### What you are asked to do
All records are to be printed exactly as they appear.

### Material provided

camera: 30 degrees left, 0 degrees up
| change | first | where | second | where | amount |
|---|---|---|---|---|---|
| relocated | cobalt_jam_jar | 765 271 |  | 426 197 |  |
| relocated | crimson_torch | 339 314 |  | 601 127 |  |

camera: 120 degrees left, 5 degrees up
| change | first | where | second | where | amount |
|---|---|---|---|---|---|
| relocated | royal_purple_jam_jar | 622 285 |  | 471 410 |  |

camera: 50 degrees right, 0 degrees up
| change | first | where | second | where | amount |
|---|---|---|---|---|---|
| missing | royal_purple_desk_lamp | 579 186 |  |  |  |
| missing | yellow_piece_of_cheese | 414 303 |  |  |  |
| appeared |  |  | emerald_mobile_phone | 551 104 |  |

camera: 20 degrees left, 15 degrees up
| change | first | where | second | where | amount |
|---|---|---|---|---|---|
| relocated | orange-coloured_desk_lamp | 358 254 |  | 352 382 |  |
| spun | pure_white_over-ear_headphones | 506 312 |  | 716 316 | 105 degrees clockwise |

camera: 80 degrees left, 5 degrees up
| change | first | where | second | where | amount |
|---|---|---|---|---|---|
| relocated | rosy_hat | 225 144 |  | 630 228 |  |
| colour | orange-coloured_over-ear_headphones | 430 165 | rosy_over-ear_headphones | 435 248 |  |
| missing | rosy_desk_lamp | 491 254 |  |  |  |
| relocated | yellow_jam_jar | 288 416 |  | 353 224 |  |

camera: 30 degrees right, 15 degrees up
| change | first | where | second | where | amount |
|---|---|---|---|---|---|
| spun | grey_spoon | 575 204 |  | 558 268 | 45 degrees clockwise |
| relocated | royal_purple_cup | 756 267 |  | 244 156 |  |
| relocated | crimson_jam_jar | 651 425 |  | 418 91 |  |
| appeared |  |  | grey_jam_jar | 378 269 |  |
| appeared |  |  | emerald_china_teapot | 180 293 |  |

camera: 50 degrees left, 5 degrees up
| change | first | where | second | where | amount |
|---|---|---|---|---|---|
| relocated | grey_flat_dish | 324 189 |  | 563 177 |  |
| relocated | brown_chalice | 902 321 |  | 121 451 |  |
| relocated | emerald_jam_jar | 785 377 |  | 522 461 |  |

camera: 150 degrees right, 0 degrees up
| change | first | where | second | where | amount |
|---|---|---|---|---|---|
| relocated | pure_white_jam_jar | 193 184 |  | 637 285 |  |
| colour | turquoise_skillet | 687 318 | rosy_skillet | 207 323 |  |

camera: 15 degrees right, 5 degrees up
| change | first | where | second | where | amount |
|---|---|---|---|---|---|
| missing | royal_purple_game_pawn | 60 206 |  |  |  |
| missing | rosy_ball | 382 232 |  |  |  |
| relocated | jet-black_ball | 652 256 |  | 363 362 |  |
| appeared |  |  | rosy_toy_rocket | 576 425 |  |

### Solved problem
camera: 30 degrees left, 0 degrees up
| change | first | where | second | where | amount |
|---|---|---|---|---|---|
| relocated | cobalt_jam_jar | 765 271 |  | 426 197 |  |
| relocated | crimson_torch | 339 314 |  | 601 127 |  |

camera: 120 degrees left, 5 degrees up
| change | first | where | second | where | amount |
|---|---|---|---|---|---|
| relocated | royal_purple_jam_jar | 622 285 |  | 471 410 |  |

camera: 50 degrees right, 0 degrees up
| change | first | where | second | where | amount |
|---|---|---|---|---|---|
| missing | royal_purple_desk_lamp | 579 186 |  |  |  |
| missing | yellow_piece_of_cheese | 414 303 |  |  |  |
| appeared |  |  | emerald_mobile_phone | 551 104 |  |

camera: 20 degrees left, 15 degrees up
| change | first | where | second | where | amount |
|---|---|---|---|---|---|
| relocated | orange-coloured_desk_lamp | 358 254 |  | 352 382 |  |
| spun | pure_white_over-ear_headphones | 506 312 |  | 716 316 | 105 degrees clockwise |

camera: 80 degrees left, 5 degrees up
| change | first | where | second | where | amount |
|---|---|---|---|---|---|
| relocated | rosy_hat | 225 144 |  | 630 228 |  |
| colour | orange-coloured_over-ear_headphones | 430 165 | rosy_over-ear_headphones | 435 248 |  |
| missing | rosy_desk_lamp | 491 254 |  |  |  |
| relocated | yellow_jam_jar | 288 416 |  | 353 224 |  |

camera: 30 degrees right, 15 degrees up
| change | first | where | second | where | amount |
|---|---|---|---|---|---|
| spun | grey_spoon | 575 204 |  | 558 268 | 45 degrees clockwise |
| relocated | royal_purple_cup | 756 267 |  | 244 156 |  |
| relocated | crimson_jam_jar | 651 425 |  | 418 91 |  |
| appeared |  |  | grey_jam_jar | 378 269 |  |
| appeared |  |  | emerald_china_teapot | 180 293 |  |

camera: 50 degrees left, 5 degrees up
| change | first | where | second | where | amount |
|---|---|---|---|---|---|
| relocated | grey_flat_dish | 324 189 |  | 563 177 |  |
| relocated | brown_chalice | 902 321 |  | 121 451 |  |
| relocated | emerald_jam_jar | 785 377 |  | 522 461 |  |

camera: 150 degrees right, 0 degrees up
| change | first | where | second | where | amount |
|---|---|---|---|---|---|
| relocated | pure_white_jam_jar | 193 184 |  | 637 285 |  |
| colour | turquoise_skillet | 687 318 | rosy_skillet | 207 323 |  |

camera: 15 degrees right, 5 degrees up
| change | first | where | second | where | amount |
|---|---|---|---|---|---|
| missing | royal_purple_game_pawn | 60 206 |  |  |  |
| missing | rosy_ball | 382 232 |  |  |  |
| relocated | jet-black_ball | 652 256 |  | 363 362 |  |
| appeared |  |  | rosy_toy_rocket | 576 425 |  |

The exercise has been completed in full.